_What you have to do_
Produce an exact copy of the first line of the data below and each line after it, please, up to and including the one with "Someone carried the turquoise fish".

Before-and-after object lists
■ ■ ■ ■ ■ ■ ■

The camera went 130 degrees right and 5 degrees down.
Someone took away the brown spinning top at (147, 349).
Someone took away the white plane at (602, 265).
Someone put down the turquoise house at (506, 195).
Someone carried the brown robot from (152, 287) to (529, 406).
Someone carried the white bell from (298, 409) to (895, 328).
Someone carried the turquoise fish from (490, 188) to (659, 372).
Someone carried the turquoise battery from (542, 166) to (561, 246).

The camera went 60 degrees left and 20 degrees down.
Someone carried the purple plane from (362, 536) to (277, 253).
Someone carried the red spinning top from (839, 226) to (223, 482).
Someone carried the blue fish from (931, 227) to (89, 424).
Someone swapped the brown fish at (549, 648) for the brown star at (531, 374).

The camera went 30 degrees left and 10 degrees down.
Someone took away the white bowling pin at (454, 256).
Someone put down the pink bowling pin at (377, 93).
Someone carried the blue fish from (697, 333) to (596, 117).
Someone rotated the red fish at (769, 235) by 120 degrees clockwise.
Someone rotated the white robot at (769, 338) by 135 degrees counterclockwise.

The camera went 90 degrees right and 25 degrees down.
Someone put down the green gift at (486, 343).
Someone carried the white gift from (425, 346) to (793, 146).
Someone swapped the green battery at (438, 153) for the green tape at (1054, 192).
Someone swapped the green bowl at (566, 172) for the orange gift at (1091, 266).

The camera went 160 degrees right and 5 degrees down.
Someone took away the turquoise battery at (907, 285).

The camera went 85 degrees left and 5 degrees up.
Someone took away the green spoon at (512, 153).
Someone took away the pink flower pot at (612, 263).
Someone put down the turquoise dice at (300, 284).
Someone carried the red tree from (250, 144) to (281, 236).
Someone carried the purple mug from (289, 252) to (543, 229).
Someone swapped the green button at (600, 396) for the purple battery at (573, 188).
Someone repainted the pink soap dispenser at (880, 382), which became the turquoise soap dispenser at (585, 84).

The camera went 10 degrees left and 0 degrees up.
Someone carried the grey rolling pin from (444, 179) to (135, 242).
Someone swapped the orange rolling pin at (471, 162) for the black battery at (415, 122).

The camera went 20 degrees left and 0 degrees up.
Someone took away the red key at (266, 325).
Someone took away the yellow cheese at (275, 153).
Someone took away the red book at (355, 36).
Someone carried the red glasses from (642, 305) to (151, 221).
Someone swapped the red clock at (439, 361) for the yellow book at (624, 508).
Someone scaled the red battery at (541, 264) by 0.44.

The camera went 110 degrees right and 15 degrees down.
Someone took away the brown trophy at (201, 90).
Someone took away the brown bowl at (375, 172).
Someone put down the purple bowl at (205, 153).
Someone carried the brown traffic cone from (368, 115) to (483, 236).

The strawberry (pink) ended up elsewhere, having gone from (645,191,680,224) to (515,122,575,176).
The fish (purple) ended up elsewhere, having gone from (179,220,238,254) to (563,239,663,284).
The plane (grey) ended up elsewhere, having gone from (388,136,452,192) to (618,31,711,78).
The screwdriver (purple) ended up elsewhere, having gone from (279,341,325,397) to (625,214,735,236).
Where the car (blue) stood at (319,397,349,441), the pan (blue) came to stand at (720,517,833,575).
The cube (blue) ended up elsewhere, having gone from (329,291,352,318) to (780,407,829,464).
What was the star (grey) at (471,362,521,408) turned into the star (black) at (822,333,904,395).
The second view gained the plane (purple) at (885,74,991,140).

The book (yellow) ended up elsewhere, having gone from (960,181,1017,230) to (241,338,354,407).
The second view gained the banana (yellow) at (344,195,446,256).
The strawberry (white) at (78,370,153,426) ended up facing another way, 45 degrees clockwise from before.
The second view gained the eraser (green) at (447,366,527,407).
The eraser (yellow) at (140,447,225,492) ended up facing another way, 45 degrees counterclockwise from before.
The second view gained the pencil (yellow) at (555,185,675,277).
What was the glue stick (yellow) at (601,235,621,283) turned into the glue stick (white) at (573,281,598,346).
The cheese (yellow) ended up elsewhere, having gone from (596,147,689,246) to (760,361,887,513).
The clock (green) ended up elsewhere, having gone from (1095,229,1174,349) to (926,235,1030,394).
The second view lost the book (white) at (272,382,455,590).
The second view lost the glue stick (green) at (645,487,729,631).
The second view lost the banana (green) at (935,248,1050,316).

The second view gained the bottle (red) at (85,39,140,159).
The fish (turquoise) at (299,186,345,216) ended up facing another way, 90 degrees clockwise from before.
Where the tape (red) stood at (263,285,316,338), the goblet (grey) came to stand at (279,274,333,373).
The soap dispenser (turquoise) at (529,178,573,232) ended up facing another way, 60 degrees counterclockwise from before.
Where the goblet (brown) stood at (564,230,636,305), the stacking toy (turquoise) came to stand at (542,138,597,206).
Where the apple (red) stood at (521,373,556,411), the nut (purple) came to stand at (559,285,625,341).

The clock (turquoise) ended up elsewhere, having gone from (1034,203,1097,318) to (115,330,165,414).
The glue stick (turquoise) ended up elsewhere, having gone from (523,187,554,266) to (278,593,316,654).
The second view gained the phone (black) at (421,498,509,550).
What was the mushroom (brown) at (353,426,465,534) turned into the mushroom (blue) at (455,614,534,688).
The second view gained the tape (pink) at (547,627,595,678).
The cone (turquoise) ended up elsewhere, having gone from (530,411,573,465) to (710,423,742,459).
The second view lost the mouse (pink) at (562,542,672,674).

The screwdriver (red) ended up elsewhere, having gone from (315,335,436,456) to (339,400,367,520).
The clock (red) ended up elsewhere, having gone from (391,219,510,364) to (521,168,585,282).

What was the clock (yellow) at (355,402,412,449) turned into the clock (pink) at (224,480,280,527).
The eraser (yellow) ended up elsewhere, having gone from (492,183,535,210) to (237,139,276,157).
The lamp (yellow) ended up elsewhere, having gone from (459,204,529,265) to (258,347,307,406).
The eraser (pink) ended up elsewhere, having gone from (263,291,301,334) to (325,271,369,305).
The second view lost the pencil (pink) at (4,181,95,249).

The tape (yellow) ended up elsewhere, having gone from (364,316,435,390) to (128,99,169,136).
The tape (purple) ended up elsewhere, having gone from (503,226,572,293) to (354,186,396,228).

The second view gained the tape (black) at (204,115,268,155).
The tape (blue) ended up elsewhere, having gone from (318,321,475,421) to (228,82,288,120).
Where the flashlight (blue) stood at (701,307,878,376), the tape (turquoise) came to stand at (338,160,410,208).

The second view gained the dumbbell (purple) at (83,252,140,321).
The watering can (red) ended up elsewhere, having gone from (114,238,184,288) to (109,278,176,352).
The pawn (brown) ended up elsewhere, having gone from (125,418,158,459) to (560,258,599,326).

■ ■ ■ ■ ■ ■ ■

_Exercise output_
The camera went 130 degrees right and 5 degrees down.
Someone took away the brown spinning top at (147, 349).
Someone took away the white plane at (602, 265).
Someone put down the turquoise house at (506, 195).
Someone carried the brown robot from (152, 287) to (529, 406).
Someone carried the white bell from (298, 409) to (895, 328).
Someone carried the turquoise fish from (490, 188) to (659, 372).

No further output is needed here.